WHAT NEEDS TO BE DONE
Return the listing exactly, please; no pictures.

COLLECTED MATERIAL
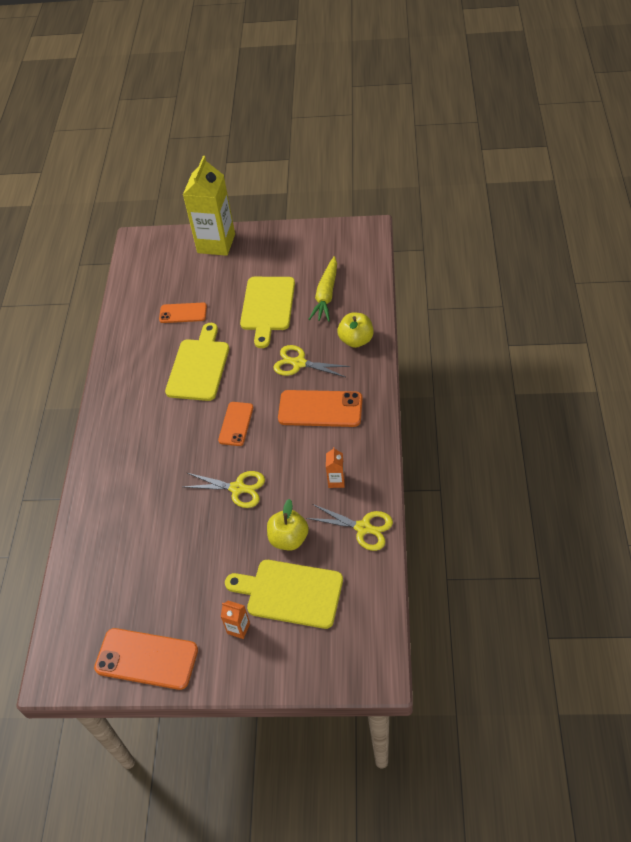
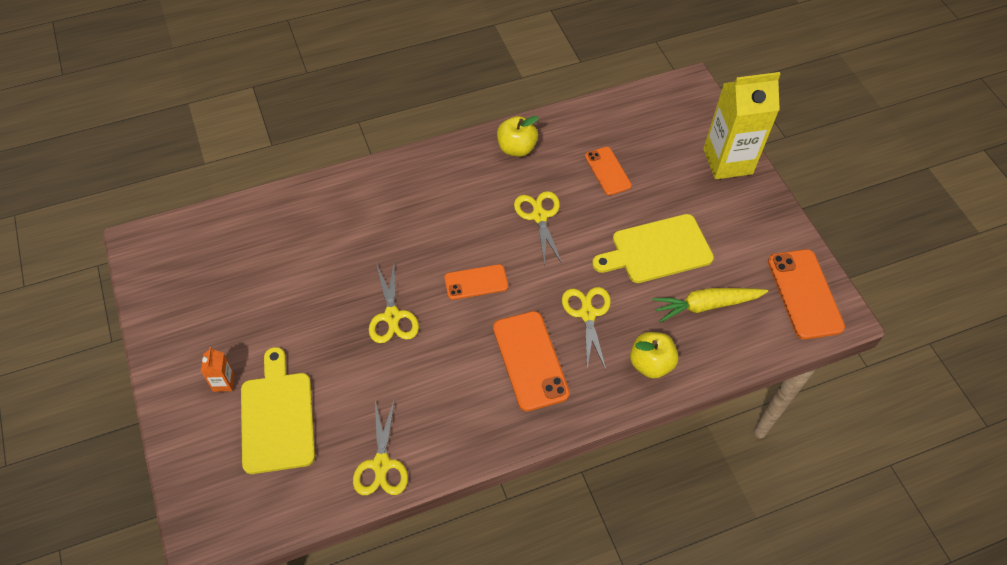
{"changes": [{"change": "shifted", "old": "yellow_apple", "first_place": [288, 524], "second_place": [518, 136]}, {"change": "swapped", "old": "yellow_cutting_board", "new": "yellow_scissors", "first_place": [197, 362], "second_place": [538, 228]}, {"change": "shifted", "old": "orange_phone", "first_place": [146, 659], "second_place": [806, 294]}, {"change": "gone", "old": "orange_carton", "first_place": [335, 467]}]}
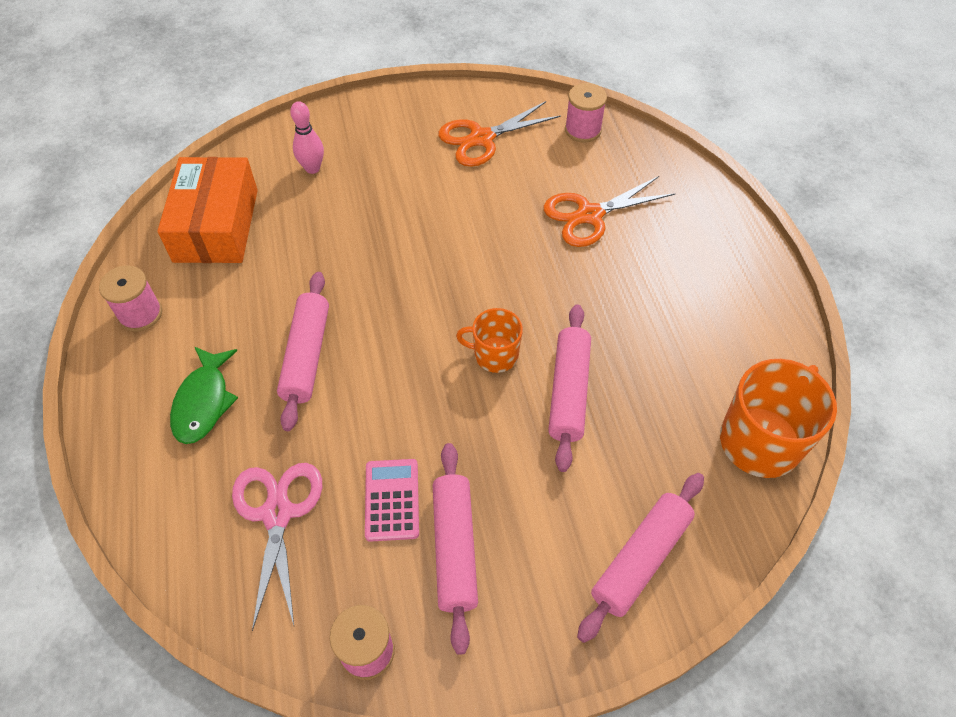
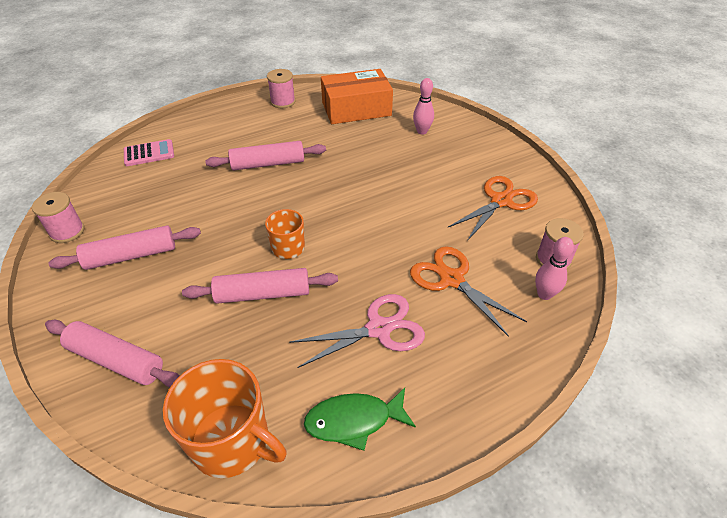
{"changes": [{"change": "shifted", "old": "pink_calculator", "first_place": [392, 500], "second_place": [149, 152]}, {"change": "shifted", "old": "pink_scissors", "first_place": [277, 547], "second_place": [357, 331]}, {"change": "shifted", "old": "green_fish", "first_place": [204, 395], "second_place": [360, 419]}, {"change": "rotated", "old": "orange_scissors", "first_place": [499, 134], "second_place": [493, 208], "degrees": 90}, {"change": "new", "new": "pink_bowling_pin", "second_place": [554, 268]}]}
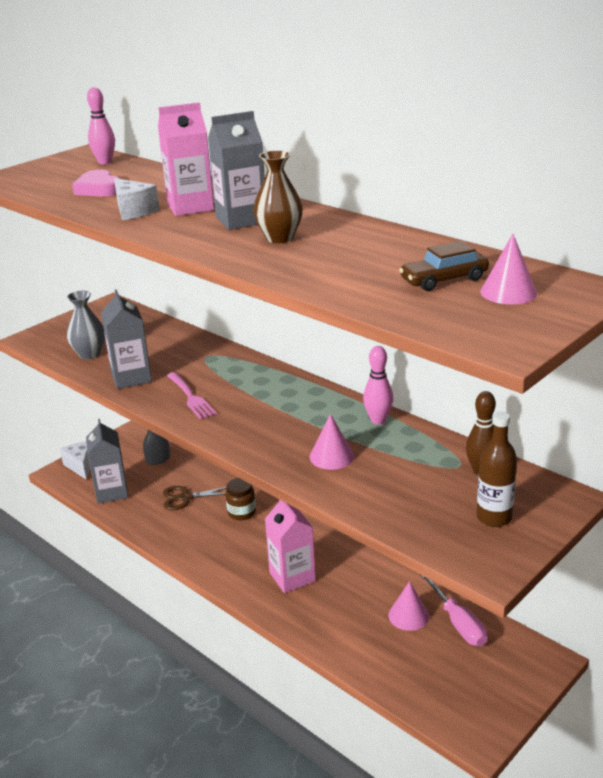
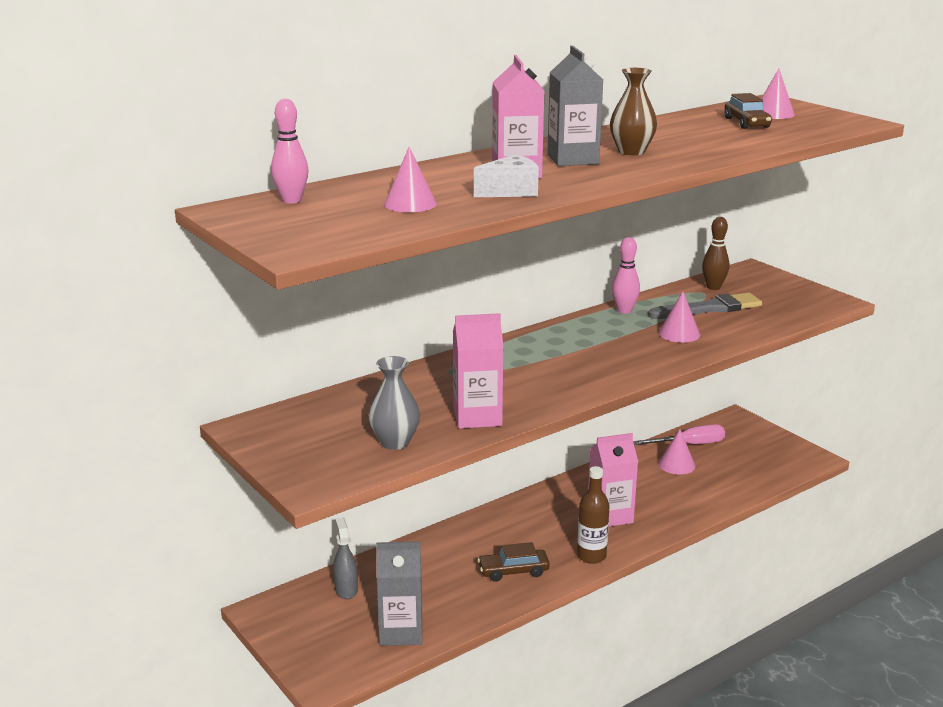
{"changes": [{"change": "swapped", "old": "pink_heart", "new": "pink_cone", "first_place": [96, 183], "second_place": [410, 179]}, {"change": "repainted", "old": "grey_carton", "new": "pink_carton", "first_place": [126, 339], "second_place": [478, 371]}, {"change": "new", "new": "brown_car", "second_place": [514, 562]}, {"change": "shifted", "old": "brown_bottle", "first_place": [497, 469], "second_place": [593, 515]}, {"change": "new", "new": "grey_brush", "second_place": [705, 306]}, {"change": "gone", "old": "white_cheese", "first_place": [75, 460]}, {"change": "gone", "old": "brown_scissors", "first_place": [195, 498]}, {"change": "gone", "old": "pink_fork", "first_place": [192, 395]}, {"change": "gone", "old": "brown_jar", "first_place": [241, 499]}]}
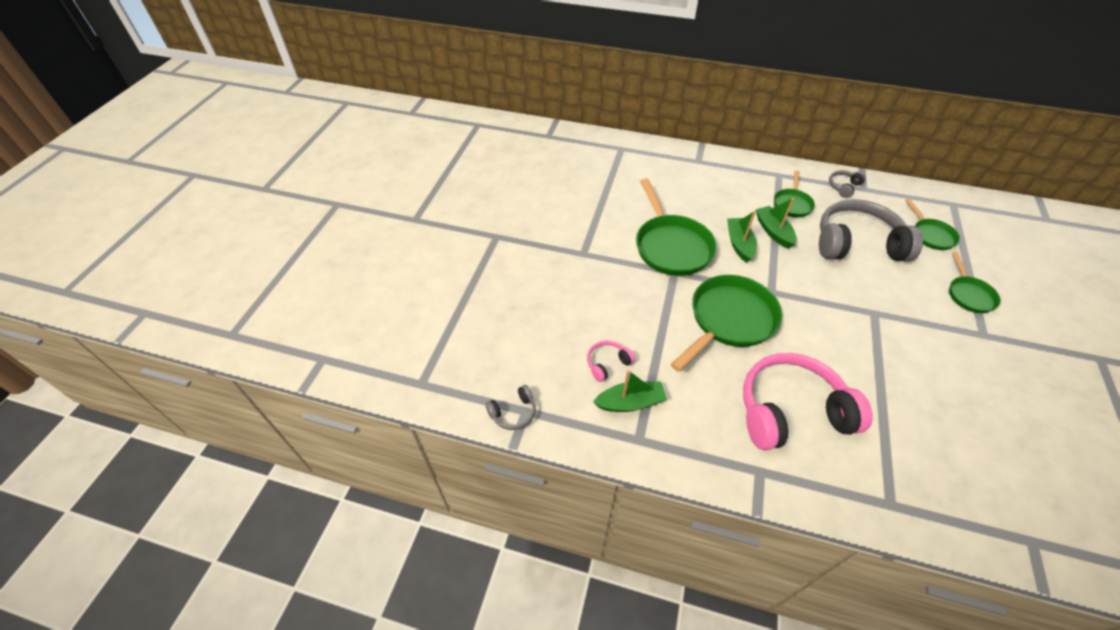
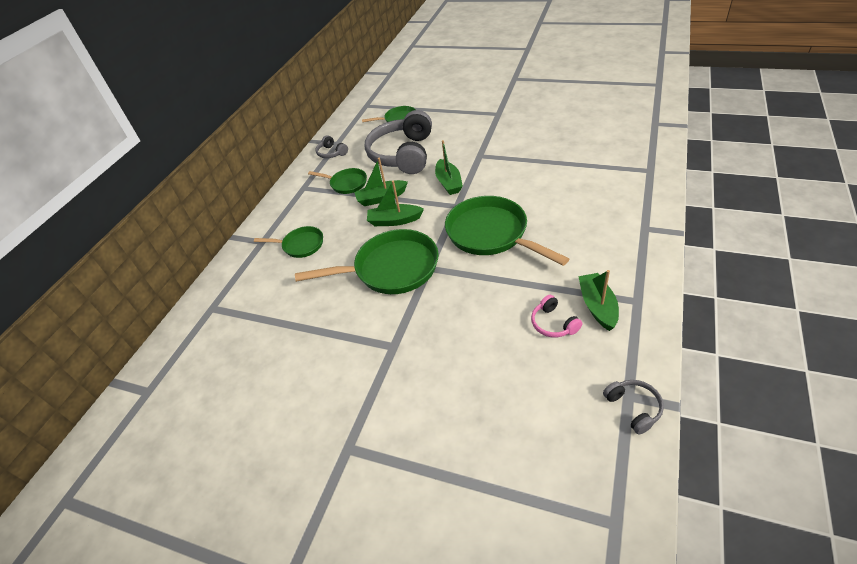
{"changes": [{"change": "shifted", "old": "green_pan", "first_place": [975, 282], "second_place": [288, 242]}, {"change": "new", "new": "green_boat", "second_place": [449, 167]}, {"change": "gone", "old": "pink_headphones", "first_place": [808, 401]}]}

THE ANSWER
{"changes": [{"change": "shifted", "old": "yellow_apple", "first_place": [288, 524], "second_place": [518, 136]}, {"change": "swapped", "old": "yellow_cutting_board", "new": "yellow_scissors", "first_place": [197, 362], "second_place": [538, 228]}, {"change": "shifted", "old": "orange_phone", "first_place": [146, 659], "second_place": [806, 294]}, {"change": "gone", "old": "orange_carton", "first_place": [335, 467]}]}
{"changes": [{"change": "shifted", "old": "pink_calculator", "first_place": [392, 500], "second_place": [149, 152]}, {"change": "shifted", "old": "pink_scissors", "first_place": [277, 547], "second_place": [357, 331]}, {"change": "shifted", "old": "green_fish", "first_place": [204, 395], "second_place": [360, 419]}, {"change": "rotated", "old": "orange_scissors", "first_place": [499, 134], "second_place": [493, 208], "degrees": 90}, {"change": "new", "new": "pink_bowling_pin", "second_place": [554, 268]}]}
{"changes": [{"change": "swapped", "old": "pink_heart", "new": "pink_cone", "first_place": [96, 183], "second_place": [410, 179]}, {"change": "repainted", "old": "grey_carton", "new": "pink_carton", "first_place": [126, 339], "second_place": [478, 371]}, {"change": "new", "new": "brown_car", "second_place": [514, 562]}, {"change": "shifted", "old": "brown_bottle", "first_place": [497, 469], "second_place": [593, 515]}, {"change": "new", "new": "grey_brush", "second_place": [705, 306]}, {"change": "gone", "old": "white_cheese", "first_place": [75, 460]}, {"change": "gone", "old": "brown_scissors", "first_place": [195, 498]}, {"change": "gone", "old": "pink_fork", "first_place": [192, 395]}, {"change": "gone", "old": "brown_jar", "first_place": [241, 499]}]}
{"changes": [{"change": "shifted", "old": "green_pan", "first_place": [975, 282], "second_place": [288, 242]}, {"change": "new", "new": "green_boat", "second_place": [449, 167]}, {"change": "gone", "old": "pink_headphones", "first_place": [808, 401]}]}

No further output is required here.